▶ _Given records_
········

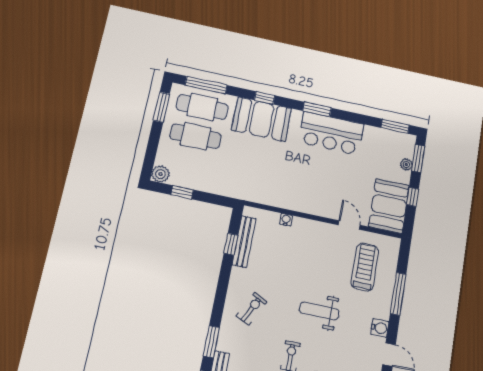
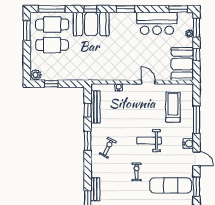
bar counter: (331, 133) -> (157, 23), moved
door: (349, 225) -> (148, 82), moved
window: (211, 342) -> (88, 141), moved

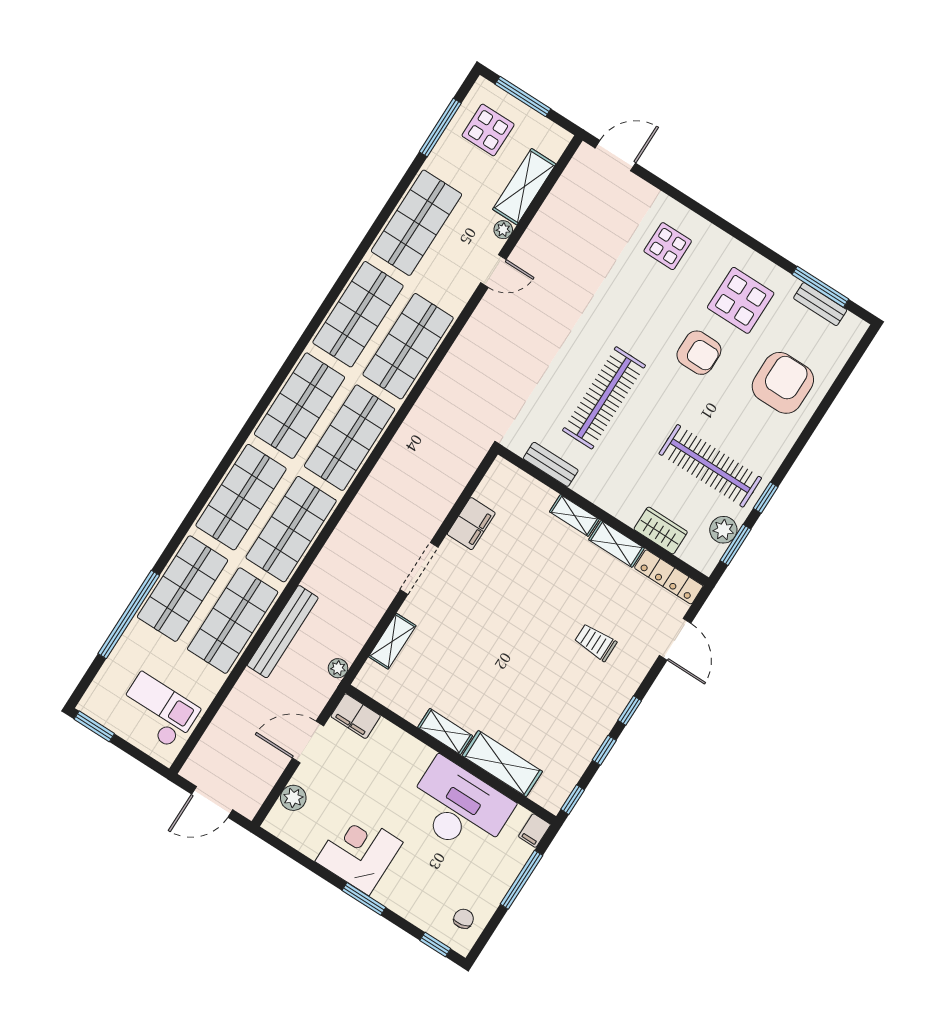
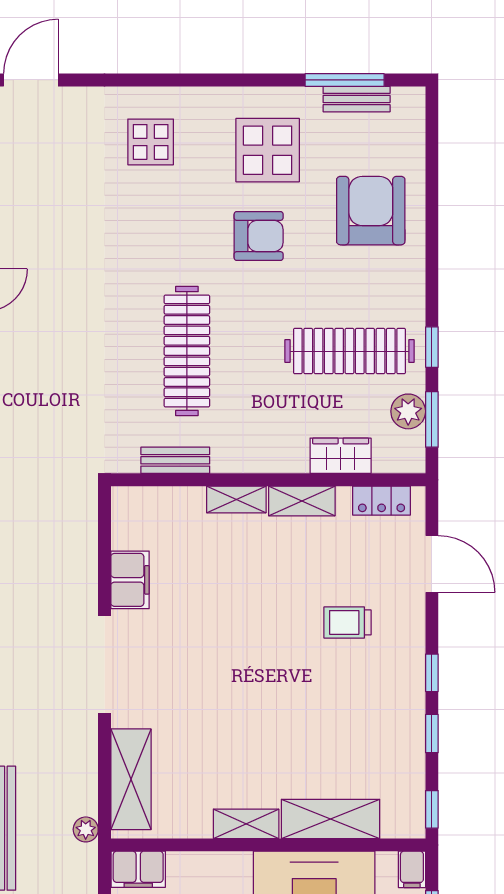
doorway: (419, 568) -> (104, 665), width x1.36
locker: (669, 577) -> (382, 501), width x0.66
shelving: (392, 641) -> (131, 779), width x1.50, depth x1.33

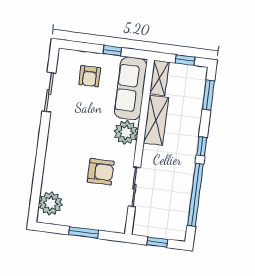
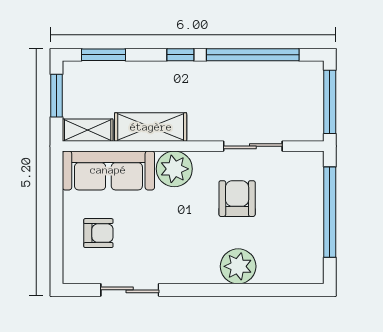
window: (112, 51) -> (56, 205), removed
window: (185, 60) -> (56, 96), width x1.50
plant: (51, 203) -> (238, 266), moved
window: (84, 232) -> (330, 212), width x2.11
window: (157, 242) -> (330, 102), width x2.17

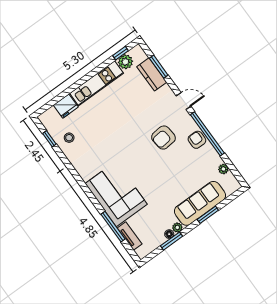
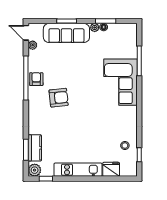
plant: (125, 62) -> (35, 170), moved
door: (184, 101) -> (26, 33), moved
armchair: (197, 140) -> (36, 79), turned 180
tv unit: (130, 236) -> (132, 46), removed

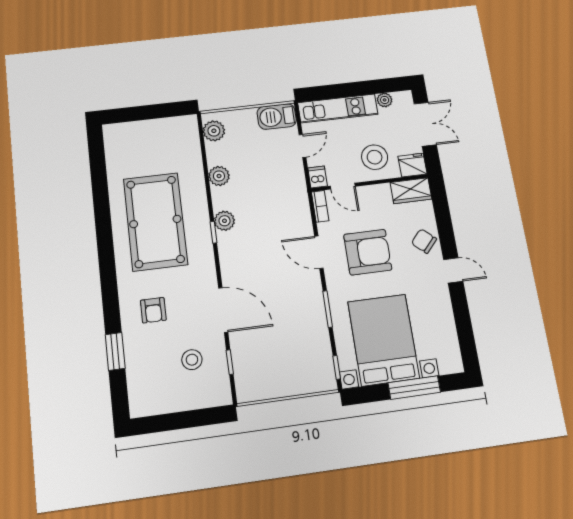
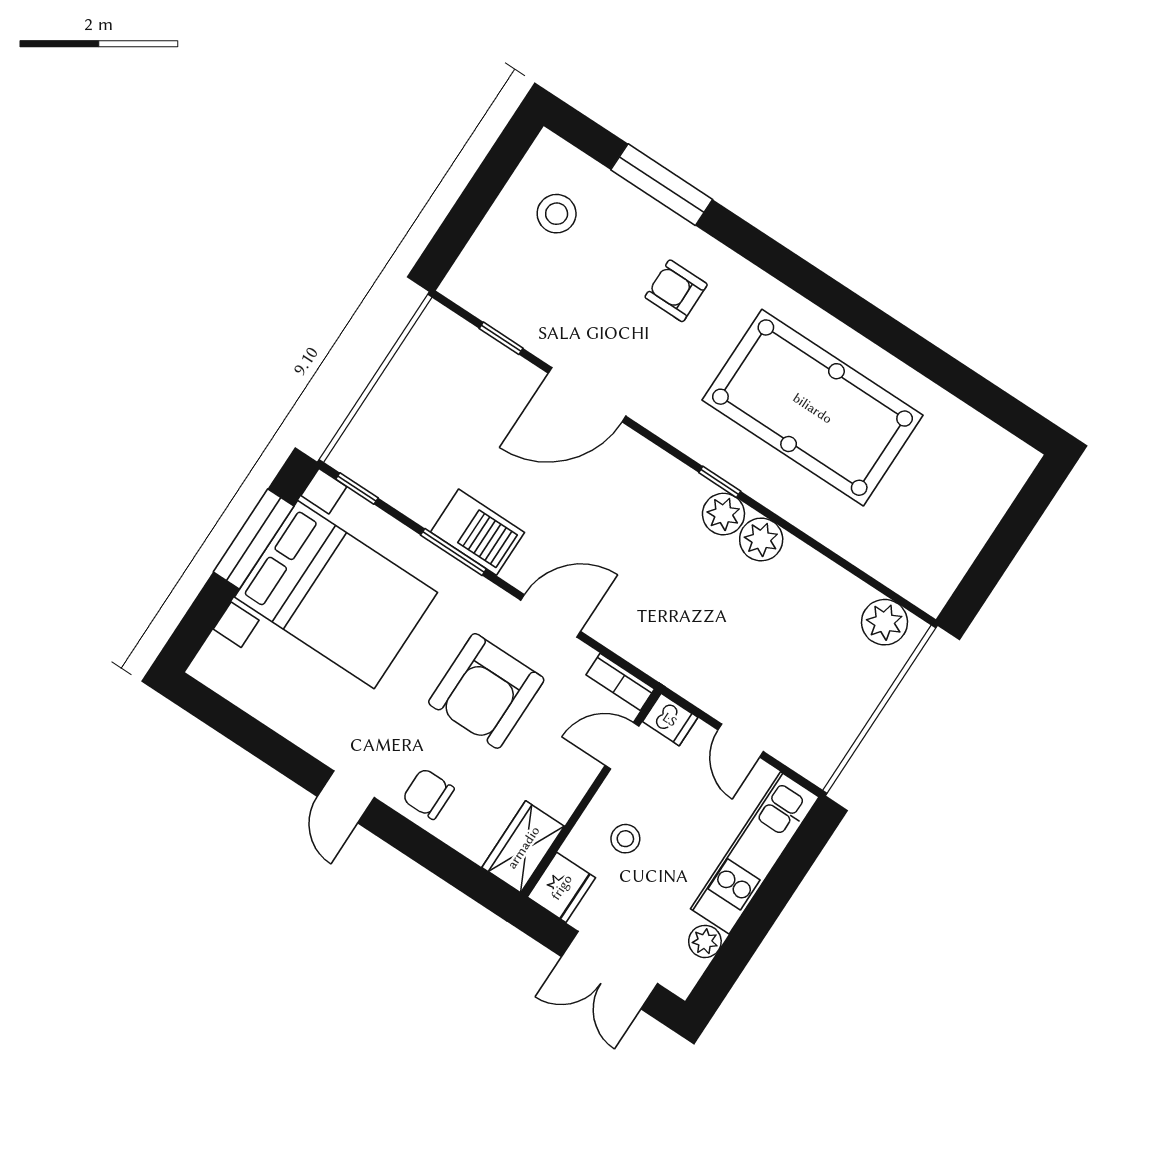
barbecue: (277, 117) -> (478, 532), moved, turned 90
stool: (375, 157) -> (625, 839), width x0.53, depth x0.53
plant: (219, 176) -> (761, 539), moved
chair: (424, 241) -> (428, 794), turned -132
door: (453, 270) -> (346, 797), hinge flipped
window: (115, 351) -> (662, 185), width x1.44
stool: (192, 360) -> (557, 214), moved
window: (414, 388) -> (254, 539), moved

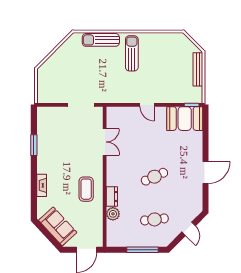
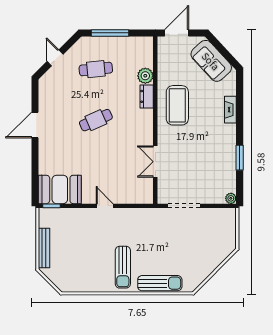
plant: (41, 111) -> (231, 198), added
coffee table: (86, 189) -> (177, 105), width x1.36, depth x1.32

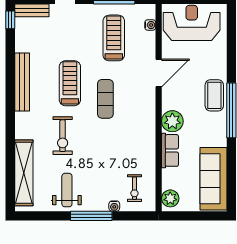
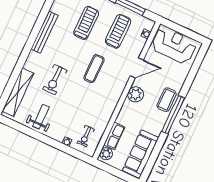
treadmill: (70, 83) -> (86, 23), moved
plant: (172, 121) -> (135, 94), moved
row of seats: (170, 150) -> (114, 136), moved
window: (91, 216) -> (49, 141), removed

········

A word-for-word copy of the records above is needed, pictures excluded.

bar counter: (331, 133) -> (157, 23), moved
door: (349, 225) -> (148, 82), moved
window: (211, 342) -> (88, 141), moved

doorway: (419, 568) -> (104, 665), width x1.36
locker: (669, 577) -> (382, 501), width x0.66
shelving: (392, 641) -> (131, 779), width x1.50, depth x1.33

window: (112, 51) -> (56, 205), removed
window: (185, 60) -> (56, 96), width x1.50
plant: (51, 203) -> (238, 266), moved
window: (84, 232) -> (330, 212), width x2.11
window: (157, 242) -> (330, 102), width x2.17

plant: (125, 62) -> (35, 170), moved
door: (184, 101) -> (26, 33), moved
armchair: (197, 140) -> (36, 79), turned 180
tv unit: (130, 236) -> (132, 46), removed

barbecue: (277, 117) -> (478, 532), moved, turned 90
stool: (375, 157) -> (625, 839), width x0.53, depth x0.53
plant: (219, 176) -> (761, 539), moved
chair: (424, 241) -> (428, 794), turned -132
door: (453, 270) -> (346, 797), hinge flipped
window: (115, 351) -> (662, 185), width x1.44
stool: (192, 360) -> (557, 214), moved
window: (414, 388) -> (254, 539), moved

plant: (41, 111) -> (231, 198), added
coffee table: (86, 189) -> (177, 105), width x1.36, depth x1.32

treadmill: (70, 83) -> (86, 23), moved
plant: (172, 121) -> (135, 94), moved
row of seats: (170, 150) -> (114, 136), moved
window: (91, 216) -> (49, 141), removed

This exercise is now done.